* Task directions *
Please repeat the lines below exactly. Begin with the line containing "purple brick F15" and go on through the line containing "lime cone J14".

* Records for the task *
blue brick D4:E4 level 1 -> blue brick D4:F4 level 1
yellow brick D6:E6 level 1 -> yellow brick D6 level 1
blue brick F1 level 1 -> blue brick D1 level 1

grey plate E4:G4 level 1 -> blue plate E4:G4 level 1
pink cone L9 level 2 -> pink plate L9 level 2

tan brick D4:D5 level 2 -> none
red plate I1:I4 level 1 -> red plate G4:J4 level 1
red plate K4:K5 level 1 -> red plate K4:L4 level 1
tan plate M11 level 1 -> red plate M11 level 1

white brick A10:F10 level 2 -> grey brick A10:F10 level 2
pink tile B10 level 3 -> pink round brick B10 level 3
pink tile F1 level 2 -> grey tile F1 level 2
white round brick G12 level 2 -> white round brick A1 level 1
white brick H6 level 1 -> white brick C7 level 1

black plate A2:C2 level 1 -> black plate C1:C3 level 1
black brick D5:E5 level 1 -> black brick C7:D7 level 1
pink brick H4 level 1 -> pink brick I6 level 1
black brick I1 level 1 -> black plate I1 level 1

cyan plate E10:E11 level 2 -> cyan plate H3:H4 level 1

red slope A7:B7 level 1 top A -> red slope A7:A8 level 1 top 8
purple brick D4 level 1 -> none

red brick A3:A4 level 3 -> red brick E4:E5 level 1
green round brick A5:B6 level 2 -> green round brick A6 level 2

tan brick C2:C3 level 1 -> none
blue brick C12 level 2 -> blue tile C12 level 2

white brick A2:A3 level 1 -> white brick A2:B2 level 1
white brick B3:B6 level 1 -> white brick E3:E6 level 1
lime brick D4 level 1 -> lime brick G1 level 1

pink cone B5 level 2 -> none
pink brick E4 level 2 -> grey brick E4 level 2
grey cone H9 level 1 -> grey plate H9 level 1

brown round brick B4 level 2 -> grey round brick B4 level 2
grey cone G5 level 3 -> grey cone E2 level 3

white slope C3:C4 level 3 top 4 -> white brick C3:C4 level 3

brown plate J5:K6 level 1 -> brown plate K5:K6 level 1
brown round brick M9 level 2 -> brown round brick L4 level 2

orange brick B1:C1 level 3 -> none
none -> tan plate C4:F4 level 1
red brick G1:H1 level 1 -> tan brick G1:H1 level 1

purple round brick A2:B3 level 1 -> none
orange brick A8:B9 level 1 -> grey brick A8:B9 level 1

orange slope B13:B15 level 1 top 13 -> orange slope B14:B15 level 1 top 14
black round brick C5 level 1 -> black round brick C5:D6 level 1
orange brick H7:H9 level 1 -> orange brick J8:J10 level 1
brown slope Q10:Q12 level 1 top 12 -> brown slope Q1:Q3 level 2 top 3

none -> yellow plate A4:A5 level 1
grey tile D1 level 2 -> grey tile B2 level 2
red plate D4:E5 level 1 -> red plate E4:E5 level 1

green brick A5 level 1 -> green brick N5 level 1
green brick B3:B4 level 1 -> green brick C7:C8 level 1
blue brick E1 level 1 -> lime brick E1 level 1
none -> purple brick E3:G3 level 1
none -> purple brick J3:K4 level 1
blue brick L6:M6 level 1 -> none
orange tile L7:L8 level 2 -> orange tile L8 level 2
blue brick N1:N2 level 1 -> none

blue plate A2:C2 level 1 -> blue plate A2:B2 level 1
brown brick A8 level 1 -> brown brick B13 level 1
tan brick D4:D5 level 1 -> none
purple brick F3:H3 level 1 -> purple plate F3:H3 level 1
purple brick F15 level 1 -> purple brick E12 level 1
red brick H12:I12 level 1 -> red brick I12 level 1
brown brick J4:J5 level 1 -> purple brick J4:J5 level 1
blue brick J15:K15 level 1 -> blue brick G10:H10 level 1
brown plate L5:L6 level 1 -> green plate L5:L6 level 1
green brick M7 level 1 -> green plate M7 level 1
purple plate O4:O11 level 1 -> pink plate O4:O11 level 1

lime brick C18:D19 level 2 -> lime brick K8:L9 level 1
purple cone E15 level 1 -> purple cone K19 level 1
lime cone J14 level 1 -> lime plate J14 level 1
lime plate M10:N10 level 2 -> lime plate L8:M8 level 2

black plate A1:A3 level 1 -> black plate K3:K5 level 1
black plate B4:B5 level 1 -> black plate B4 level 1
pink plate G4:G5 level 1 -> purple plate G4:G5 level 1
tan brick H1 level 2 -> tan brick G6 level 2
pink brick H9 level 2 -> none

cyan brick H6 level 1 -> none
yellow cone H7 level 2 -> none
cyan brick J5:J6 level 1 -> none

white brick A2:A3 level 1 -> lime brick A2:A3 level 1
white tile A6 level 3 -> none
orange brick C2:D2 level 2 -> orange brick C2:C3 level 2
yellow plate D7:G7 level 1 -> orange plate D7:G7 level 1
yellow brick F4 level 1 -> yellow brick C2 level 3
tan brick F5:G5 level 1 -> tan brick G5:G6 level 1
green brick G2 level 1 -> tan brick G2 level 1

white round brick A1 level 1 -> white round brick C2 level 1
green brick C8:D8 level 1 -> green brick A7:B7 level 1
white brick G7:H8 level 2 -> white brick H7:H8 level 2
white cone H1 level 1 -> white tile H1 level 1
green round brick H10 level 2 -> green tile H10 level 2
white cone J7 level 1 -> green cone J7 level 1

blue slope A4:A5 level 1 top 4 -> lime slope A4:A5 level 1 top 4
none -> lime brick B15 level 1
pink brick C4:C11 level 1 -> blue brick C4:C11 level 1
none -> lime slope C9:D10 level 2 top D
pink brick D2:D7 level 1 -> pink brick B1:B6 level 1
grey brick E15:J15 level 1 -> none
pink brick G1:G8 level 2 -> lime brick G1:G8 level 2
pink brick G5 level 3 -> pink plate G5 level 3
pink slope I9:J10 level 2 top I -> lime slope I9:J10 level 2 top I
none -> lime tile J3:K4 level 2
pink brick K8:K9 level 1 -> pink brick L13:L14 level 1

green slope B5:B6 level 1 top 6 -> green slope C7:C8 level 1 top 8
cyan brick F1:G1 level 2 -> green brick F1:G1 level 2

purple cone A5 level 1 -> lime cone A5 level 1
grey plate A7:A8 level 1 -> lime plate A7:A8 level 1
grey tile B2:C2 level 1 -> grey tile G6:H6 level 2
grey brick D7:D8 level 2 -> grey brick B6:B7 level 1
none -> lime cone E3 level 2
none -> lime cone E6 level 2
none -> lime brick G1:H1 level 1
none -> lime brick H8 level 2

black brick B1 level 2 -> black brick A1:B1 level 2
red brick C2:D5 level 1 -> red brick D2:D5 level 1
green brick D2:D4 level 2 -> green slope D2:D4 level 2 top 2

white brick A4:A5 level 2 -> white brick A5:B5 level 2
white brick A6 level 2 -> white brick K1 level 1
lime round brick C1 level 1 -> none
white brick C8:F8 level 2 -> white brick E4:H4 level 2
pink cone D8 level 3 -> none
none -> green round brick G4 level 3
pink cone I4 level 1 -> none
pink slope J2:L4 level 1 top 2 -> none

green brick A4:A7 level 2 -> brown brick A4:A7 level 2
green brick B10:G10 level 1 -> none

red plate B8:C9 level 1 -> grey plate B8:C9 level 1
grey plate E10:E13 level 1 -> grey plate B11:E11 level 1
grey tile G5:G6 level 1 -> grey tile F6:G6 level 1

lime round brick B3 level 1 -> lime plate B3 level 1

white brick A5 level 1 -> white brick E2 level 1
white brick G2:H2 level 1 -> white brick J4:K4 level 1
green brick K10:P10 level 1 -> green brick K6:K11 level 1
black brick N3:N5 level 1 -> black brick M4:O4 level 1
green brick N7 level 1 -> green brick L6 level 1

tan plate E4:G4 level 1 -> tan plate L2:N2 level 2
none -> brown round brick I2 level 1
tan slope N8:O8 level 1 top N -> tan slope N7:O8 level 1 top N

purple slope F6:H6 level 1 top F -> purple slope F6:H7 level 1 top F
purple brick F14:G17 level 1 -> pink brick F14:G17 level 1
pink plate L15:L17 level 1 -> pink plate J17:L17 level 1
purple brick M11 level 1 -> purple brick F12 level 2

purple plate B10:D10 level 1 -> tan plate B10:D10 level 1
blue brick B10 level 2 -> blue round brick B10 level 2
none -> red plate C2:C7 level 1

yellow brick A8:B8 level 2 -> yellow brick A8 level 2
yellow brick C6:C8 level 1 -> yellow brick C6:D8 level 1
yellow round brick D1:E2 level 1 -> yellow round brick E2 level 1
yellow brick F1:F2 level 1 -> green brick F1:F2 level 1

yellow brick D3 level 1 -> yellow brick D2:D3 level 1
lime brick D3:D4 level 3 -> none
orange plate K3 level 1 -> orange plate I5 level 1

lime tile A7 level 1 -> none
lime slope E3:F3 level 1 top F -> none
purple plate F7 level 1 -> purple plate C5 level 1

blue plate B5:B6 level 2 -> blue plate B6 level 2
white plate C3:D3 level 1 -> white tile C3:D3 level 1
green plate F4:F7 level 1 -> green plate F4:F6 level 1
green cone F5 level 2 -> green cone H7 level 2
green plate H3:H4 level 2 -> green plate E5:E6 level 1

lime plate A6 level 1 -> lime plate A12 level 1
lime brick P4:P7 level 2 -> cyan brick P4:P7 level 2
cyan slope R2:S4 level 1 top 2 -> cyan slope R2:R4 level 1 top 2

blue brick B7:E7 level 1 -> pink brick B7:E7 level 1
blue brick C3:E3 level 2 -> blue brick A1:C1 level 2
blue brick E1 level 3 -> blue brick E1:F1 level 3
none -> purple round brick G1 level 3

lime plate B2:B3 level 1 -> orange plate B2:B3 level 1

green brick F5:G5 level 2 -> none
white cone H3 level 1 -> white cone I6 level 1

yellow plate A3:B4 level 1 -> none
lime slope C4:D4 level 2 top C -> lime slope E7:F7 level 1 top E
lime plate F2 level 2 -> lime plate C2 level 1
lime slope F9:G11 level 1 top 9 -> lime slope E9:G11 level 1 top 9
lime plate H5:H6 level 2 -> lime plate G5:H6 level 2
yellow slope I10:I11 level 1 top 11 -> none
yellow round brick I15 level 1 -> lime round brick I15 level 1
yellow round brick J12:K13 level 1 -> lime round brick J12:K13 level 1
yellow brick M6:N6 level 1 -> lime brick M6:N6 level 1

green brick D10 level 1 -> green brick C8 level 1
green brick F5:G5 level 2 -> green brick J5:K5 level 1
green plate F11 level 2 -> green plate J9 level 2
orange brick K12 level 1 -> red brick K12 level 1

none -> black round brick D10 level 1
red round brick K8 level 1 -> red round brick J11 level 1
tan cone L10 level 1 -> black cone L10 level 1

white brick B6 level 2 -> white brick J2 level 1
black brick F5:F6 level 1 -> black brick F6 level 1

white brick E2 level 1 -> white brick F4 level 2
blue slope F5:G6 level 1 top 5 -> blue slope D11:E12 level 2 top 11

* Your response *
purple brick F15 level 1 -> purple brick E12 level 1
red brick H12:I12 level 1 -> red brick I12 level 1
brown brick J4:J5 level 1 -> purple brick J4:J5 level 1
blue brick J15:K15 level 1 -> blue brick G10:H10 level 1
brown plate L5:L6 level 1 -> green plate L5:L6 level 1
green brick M7 level 1 -> green plate M7 level 1
purple plate O4:O11 level 1 -> pink plate O4:O11 level 1

lime brick C18:D19 level 2 -> lime brick K8:L9 level 1
purple cone E15 level 1 -> purple cone K19 level 1
lime cone J14 level 1 -> lime plate J14 level 1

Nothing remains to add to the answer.